*SET TASK*.
Rewrite the material below, changing every "stone steeple" to "stone tower" and leaving the rest untouched.

*RECORDS TO USE*.

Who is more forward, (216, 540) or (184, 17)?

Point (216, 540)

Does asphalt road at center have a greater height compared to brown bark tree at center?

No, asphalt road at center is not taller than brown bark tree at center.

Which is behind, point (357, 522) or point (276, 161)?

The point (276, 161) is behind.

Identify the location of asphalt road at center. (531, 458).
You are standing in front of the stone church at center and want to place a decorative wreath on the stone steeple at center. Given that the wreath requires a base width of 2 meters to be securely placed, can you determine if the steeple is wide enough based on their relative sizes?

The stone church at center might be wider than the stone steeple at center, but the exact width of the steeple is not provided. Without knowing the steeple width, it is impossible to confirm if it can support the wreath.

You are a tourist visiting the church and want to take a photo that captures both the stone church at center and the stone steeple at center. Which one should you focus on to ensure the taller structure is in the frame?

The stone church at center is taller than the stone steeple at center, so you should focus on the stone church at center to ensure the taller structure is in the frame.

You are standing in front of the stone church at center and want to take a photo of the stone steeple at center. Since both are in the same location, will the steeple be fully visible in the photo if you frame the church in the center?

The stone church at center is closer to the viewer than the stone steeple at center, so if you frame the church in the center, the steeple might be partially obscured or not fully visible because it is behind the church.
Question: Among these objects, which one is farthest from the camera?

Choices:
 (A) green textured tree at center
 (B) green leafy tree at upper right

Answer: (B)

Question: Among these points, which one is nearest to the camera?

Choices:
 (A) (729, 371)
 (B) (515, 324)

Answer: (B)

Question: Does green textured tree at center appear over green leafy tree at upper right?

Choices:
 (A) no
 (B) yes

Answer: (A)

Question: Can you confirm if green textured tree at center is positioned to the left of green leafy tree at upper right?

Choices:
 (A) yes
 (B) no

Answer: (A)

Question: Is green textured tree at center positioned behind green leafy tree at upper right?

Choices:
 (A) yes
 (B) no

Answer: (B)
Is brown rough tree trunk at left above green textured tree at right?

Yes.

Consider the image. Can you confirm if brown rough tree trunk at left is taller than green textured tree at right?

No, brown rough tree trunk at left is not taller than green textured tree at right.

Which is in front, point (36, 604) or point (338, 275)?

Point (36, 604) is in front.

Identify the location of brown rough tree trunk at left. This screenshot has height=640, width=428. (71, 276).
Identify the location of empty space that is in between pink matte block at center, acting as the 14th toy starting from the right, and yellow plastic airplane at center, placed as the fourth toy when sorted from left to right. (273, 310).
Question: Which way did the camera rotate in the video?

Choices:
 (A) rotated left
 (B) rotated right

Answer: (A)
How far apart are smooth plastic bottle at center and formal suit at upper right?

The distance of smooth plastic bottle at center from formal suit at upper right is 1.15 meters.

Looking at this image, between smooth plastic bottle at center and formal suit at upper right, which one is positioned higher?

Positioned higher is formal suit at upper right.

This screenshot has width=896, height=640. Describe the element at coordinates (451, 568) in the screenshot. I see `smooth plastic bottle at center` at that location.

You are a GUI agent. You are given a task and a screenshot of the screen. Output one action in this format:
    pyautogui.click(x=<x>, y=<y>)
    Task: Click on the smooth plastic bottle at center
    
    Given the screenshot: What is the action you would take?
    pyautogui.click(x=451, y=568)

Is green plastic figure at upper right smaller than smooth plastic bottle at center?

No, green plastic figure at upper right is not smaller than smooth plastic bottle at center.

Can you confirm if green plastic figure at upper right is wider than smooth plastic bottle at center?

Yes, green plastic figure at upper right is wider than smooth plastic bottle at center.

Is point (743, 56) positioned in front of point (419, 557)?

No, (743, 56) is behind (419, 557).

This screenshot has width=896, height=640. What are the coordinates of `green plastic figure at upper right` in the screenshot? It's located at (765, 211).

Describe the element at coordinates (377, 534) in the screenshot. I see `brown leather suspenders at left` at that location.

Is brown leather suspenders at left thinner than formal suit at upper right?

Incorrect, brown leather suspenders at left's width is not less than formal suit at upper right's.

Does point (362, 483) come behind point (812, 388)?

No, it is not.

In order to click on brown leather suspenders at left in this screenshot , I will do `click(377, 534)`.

*OUTPUT OF THE EXERCISE*.
Who is more forward, (216, 540) or (184, 17)?

Point (216, 540)

Does asphalt road at center have a greater height compared to brown bark tree at center?

No, asphalt road at center is not taller than brown bark tree at center.

Which is behind, point (357, 522) or point (276, 161)?

The point (276, 161) is behind.

Identify the location of asphalt road at center. (531, 458).
You are standing in front of the stone church at center and want to place a decorative wreath on the stone tower at center. Given that the wreath requires a base width of 2 meters to be securely placed, can you determine if the steeple is wide enough based on their relative sizes?

The stone church at center might be wider than the stone tower at center, but the exact width of the steeple is not provided. Without knowing the steeple width, it is impossible to confirm if it can support the wreath.

You are a tourist visiting the church and want to take a photo that captures both the stone church at center and the stone tower at center. Which one should you focus on to ensure the taller structure is in the frame?

The stone church at center is taller than the stone tower at center, so you should focus on the stone church at center to ensure the taller structure is in the frame.

You are standing in front of the stone church at center and want to take a photo of the stone tower at center. Since both are in the same location, will the steeple be fully visible in the photo if you frame the church in the center?

The stone church at center is closer to the viewer than the stone tower at center, so if you frame the church in the center, the steeple might be partially obscured or not fully visible because it is behind the church.
Question: Among these objects, which one is farthest from the camera?

Choices:
 (A) green textured tree at center
 (B) green leafy tree at upper right

Answer: (B)

Question: Among these points, which one is nearest to the camera?

Choices:
 (A) (729, 371)
 (B) (515, 324)

Answer: (B)

Question: Does green textured tree at center appear over green leafy tree at upper right?

Choices:
 (A) no
 (B) yes

Answer: (A)

Question: Can you confirm if green textured tree at center is positioned to the left of green leafy tree at upper right?

Choices:
 (A) yes
 (B) no

Answer: (A)

Question: Is green textured tree at center positioned behind green leafy tree at upper right?

Choices:
 (A) yes
 (B) no

Answer: (B)
Is brown rough tree trunk at left above green textured tree at right?

Yes.

Consider the image. Can you confirm if brown rough tree trunk at left is taller than green textured tree at right?

No, brown rough tree trunk at left is not taller than green textured tree at right.

Which is in front, point (36, 604) or point (338, 275)?

Point (36, 604) is in front.

Identify the location of brown rough tree trunk at left. This screenshot has height=640, width=428. (71, 276).
Identify the location of empty space that is in between pink matte block at center, acting as the 14th toy starting from the right, and yellow plastic airplane at center, placed as the fourth toy when sorted from left to right. (273, 310).
Question: Which way did the camera rotate in the video?

Choices:
 (A) rotated left
 (B) rotated right

Answer: (A)
How far apart are smooth plastic bottle at center and formal suit at upper right?

The distance of smooth plastic bottle at center from formal suit at upper right is 1.15 meters.

Looking at this image, between smooth plastic bottle at center and formal suit at upper right, which one is positioned higher?

Positioned higher is formal suit at upper right.

This screenshot has width=896, height=640. Describe the element at coordinates (451, 568) in the screenshot. I see `smooth plastic bottle at center` at that location.

You are a GUI agent. You are given a task and a screenshot of the screen. Output one action in this format:
    pyautogui.click(x=<x>, y=<y>)
    Task: Click on the smooth plastic bottle at center
    
    Given the screenshot: What is the action you would take?
    pyautogui.click(x=451, y=568)

Is green plastic figure at upper right smaller than smooth plastic bottle at center?

No, green plastic figure at upper right is not smaller than smooth plastic bottle at center.

Can you confirm if green plastic figure at upper right is wider than smooth plastic bottle at center?

Yes, green plastic figure at upper right is wider than smooth plastic bottle at center.

Is point (743, 56) positioned in front of point (419, 557)?

No, (743, 56) is behind (419, 557).

This screenshot has width=896, height=640. What are the coordinates of `green plastic figure at upper right` in the screenshot? It's located at (765, 211).

Describe the element at coordinates (377, 534) in the screenshot. I see `brown leather suspenders at left` at that location.

Is brown leather suspenders at left thinner than formal suit at upper right?

Incorrect, brown leather suspenders at left's width is not less than formal suit at upper right's.

Does point (362, 483) come behind point (812, 388)?

No, it is not.

In order to click on brown leather suspenders at left in this screenshot , I will do `click(377, 534)`.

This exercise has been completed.